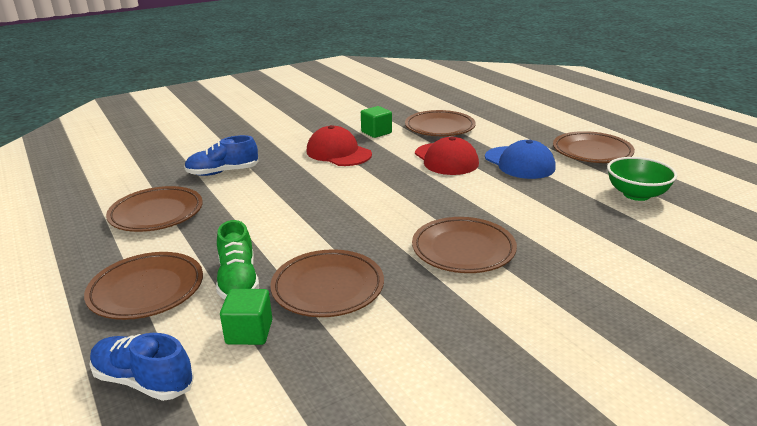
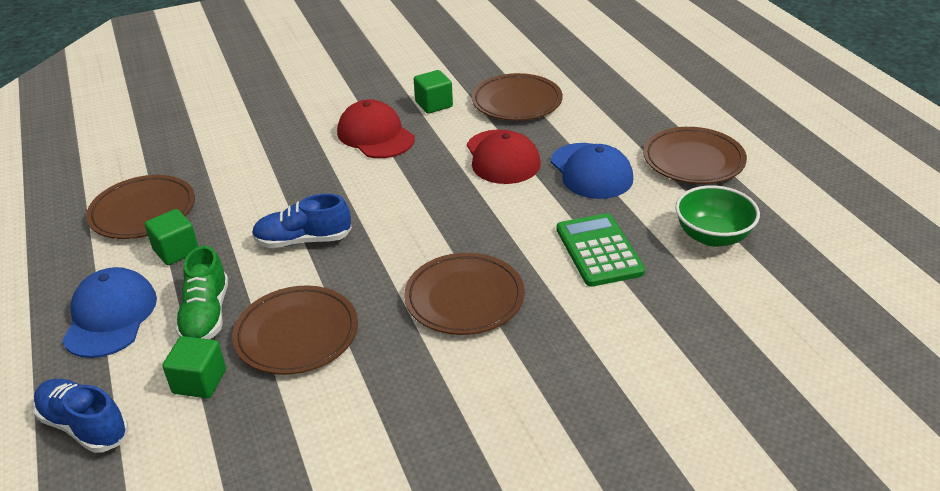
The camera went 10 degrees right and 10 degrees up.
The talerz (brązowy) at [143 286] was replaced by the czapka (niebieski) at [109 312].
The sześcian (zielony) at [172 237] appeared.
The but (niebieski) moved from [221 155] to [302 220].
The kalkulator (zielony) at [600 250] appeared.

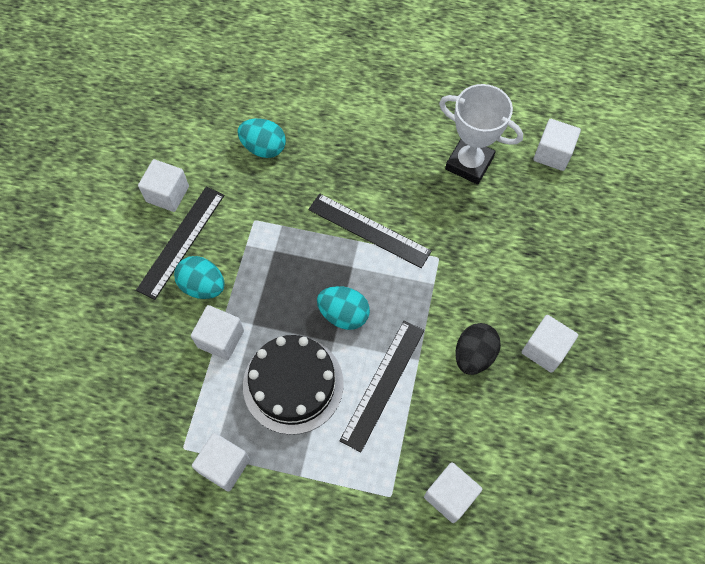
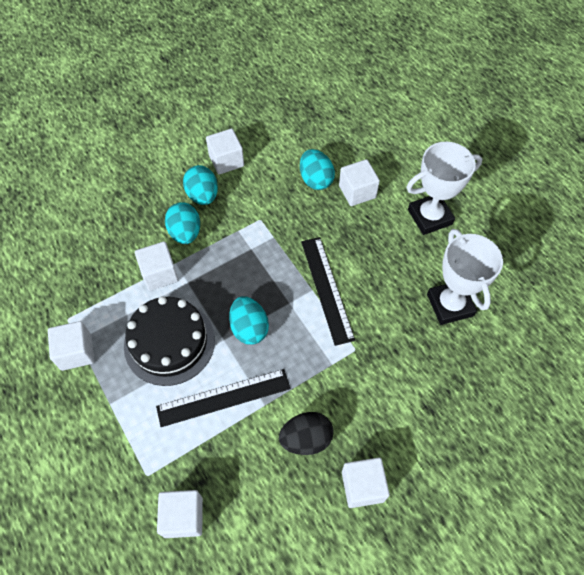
The camera went 45 degrees right and 5 degrees down.
The linijka (czarny) at [180 243] was replaced by the jajko (turkusowy) at [200 185].
The sześcian (biały) moved from [557 145] to [359 182].
The puchar (biały) at [444 188] appeared.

+++

▸ EXERCISE BRIEF:
Lines are to be repeated exactly from the one that contains "The sześcian (biały)" through the last line of the listing, with both ends kept and no others added.

▸ RESPONSE TO THE EXERCISE:
The sześcian (biały) moved from [557 145] to [359 182].
The puchar (biały) at [444 188] appeared.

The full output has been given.